Records for the task:
....

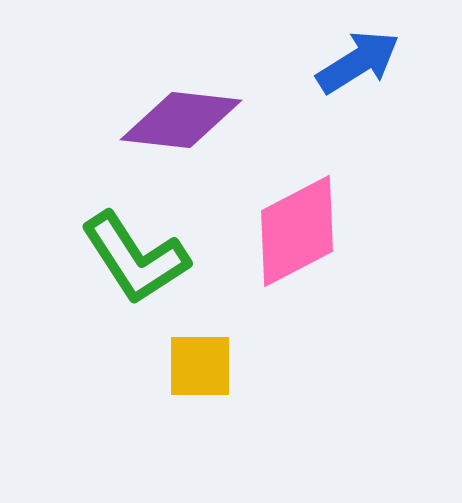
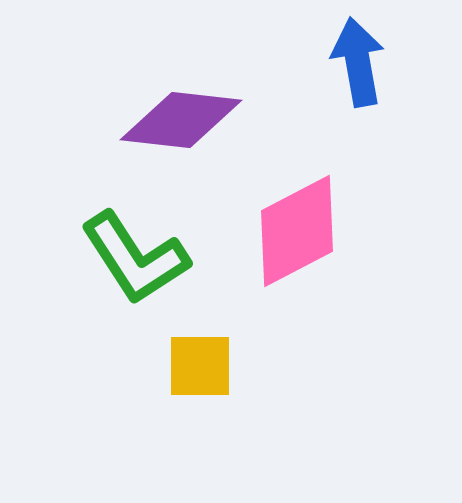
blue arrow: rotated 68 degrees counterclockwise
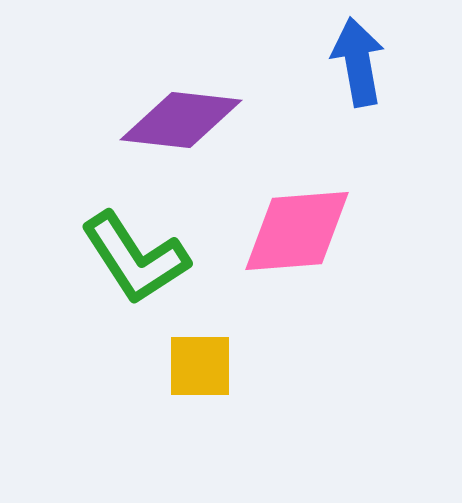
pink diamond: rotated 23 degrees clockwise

....

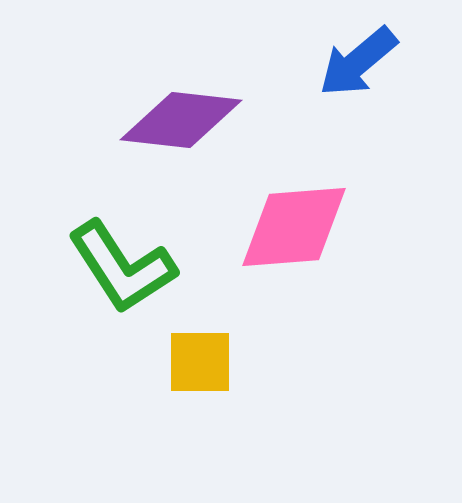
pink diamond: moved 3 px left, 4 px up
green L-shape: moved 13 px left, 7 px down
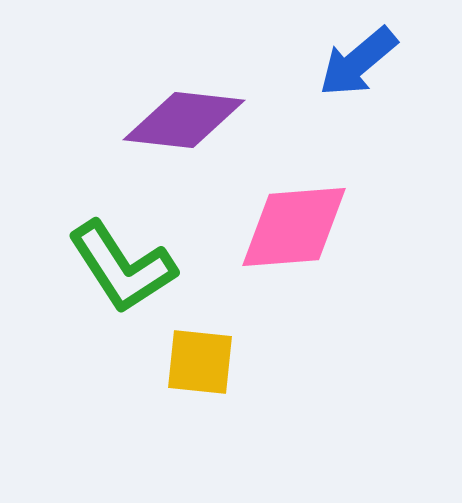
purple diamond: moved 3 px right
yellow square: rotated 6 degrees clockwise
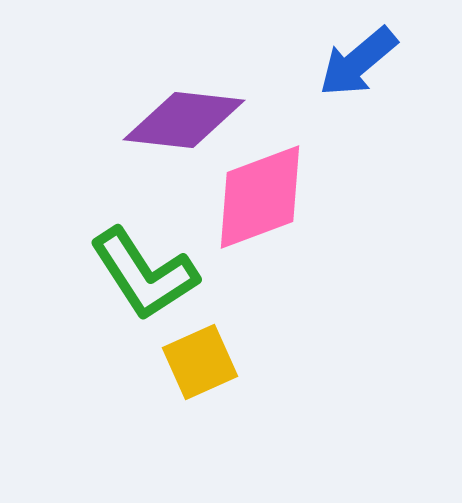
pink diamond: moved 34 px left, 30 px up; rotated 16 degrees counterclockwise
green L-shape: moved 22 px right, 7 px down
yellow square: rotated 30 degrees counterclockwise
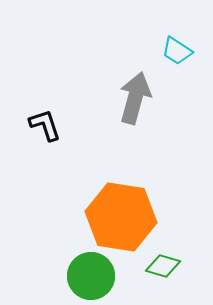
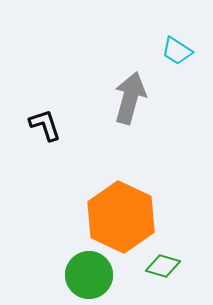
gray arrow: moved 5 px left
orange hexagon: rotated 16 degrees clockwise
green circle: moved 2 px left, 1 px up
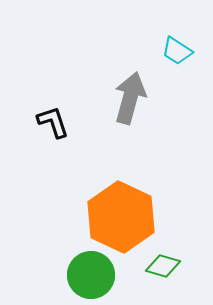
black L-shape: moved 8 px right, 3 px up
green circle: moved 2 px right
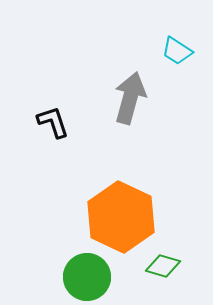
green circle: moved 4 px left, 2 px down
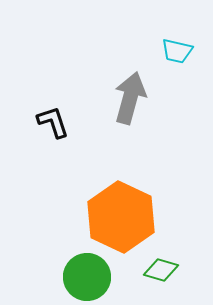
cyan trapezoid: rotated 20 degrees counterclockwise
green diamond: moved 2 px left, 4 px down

....

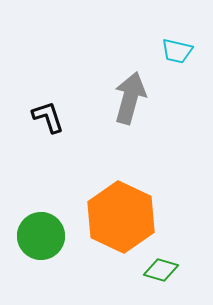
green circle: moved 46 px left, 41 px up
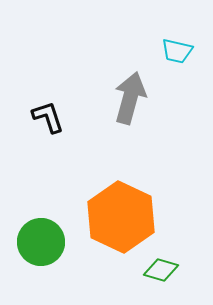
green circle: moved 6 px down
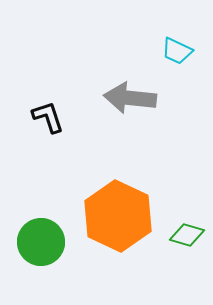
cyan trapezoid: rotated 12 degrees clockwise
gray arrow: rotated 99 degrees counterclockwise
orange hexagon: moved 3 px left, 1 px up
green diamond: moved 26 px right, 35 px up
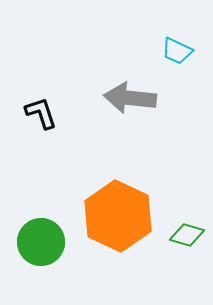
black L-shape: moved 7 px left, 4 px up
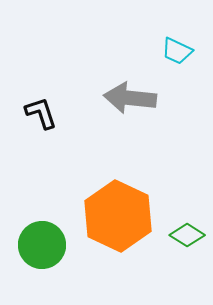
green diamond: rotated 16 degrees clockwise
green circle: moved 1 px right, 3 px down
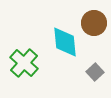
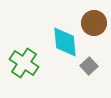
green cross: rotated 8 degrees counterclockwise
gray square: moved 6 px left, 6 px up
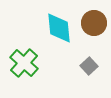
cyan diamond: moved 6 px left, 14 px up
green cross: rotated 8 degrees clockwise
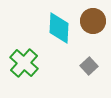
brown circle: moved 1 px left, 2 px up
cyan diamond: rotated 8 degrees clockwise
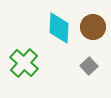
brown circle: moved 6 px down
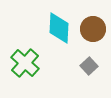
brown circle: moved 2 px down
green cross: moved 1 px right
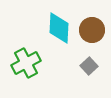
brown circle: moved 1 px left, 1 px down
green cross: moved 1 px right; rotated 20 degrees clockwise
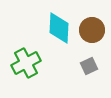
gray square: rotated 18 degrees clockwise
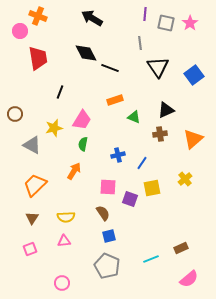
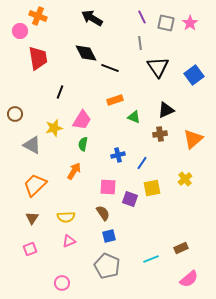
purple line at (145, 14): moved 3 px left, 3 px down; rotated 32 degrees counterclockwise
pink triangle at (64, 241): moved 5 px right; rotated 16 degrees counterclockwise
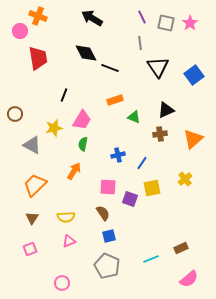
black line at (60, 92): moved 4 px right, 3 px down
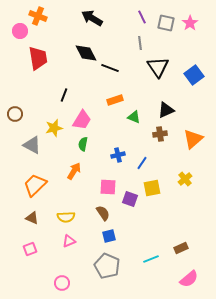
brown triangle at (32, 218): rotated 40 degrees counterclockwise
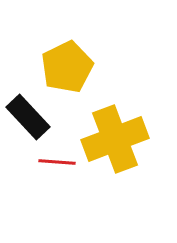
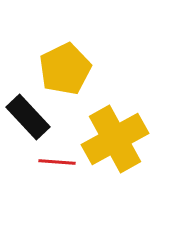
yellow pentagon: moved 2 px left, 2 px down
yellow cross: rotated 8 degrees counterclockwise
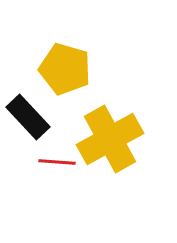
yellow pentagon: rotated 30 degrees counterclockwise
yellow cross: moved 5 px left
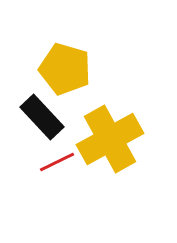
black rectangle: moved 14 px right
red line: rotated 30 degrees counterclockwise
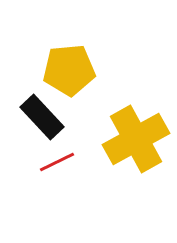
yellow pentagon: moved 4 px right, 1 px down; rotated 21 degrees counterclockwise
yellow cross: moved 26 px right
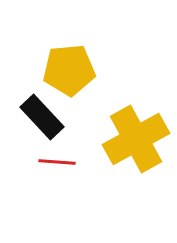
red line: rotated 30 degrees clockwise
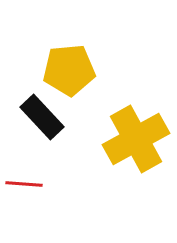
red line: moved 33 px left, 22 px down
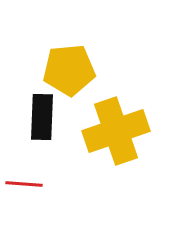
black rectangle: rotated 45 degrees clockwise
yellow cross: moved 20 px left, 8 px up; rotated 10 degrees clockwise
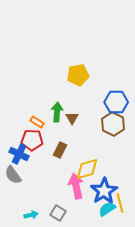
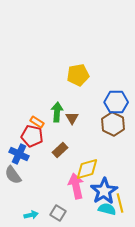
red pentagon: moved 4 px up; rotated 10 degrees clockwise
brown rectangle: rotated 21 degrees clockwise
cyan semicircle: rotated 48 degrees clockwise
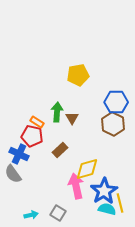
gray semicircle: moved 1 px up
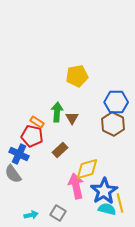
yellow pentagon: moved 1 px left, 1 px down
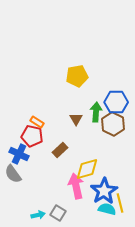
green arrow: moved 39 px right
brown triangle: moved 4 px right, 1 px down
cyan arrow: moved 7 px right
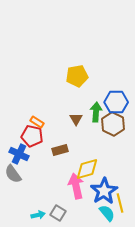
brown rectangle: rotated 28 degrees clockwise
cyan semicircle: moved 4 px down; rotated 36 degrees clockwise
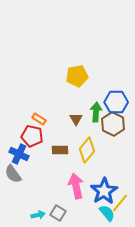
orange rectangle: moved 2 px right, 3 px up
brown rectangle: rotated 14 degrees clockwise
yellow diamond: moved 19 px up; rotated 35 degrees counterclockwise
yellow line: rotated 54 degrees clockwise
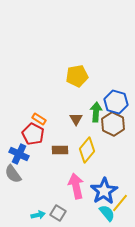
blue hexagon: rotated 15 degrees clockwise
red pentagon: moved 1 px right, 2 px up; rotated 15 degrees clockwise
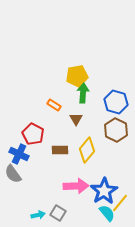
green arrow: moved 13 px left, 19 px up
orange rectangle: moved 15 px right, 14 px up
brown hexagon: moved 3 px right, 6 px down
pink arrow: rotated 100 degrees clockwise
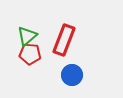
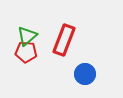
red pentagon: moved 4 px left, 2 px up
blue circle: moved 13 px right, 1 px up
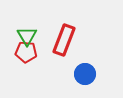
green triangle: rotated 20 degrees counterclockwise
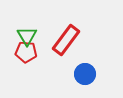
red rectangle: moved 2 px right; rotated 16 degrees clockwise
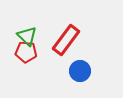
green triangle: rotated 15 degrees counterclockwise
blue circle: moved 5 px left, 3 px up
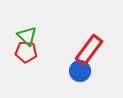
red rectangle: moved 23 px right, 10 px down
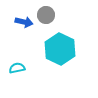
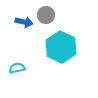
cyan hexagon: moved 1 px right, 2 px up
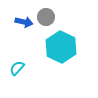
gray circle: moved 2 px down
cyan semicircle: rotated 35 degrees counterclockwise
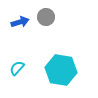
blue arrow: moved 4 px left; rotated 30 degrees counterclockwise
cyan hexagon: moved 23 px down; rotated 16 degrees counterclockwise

....

What this task involves: Rewrite the data starting at the line that contains "gray semicircle: moved 1 px up" and ending at the line that contains "blue circle: moved 13 px right, 1 px up", both included, as a JSON list of strings with one string per line. Leave the pictures out of the list.

Task solution:
[
  "gray semicircle: moved 1 px up",
  "yellow pentagon: moved 1 px left, 1 px down",
  "green arrow: moved 39 px right",
  "brown triangle: moved 4 px right, 1 px down",
  "cyan arrow: moved 7 px right",
  "brown rectangle: rotated 28 degrees clockwise",
  "cyan semicircle: moved 4 px down; rotated 36 degrees clockwise",
  "orange rectangle: moved 2 px right, 3 px up",
  "brown rectangle: rotated 14 degrees clockwise",
  "yellow diamond: moved 19 px up; rotated 35 degrees counterclockwise",
  "yellow line: rotated 54 degrees clockwise",
  "blue hexagon: rotated 15 degrees clockwise",
  "red pentagon: moved 1 px right, 2 px up; rotated 15 degrees clockwise",
  "green arrow: moved 13 px left, 19 px up",
  "orange rectangle: moved 15 px right, 14 px up",
  "brown hexagon: moved 3 px right, 6 px down",
  "pink arrow: rotated 100 degrees clockwise",
  "red pentagon: moved 4 px left, 2 px up",
  "blue circle: moved 13 px right, 1 px up"
]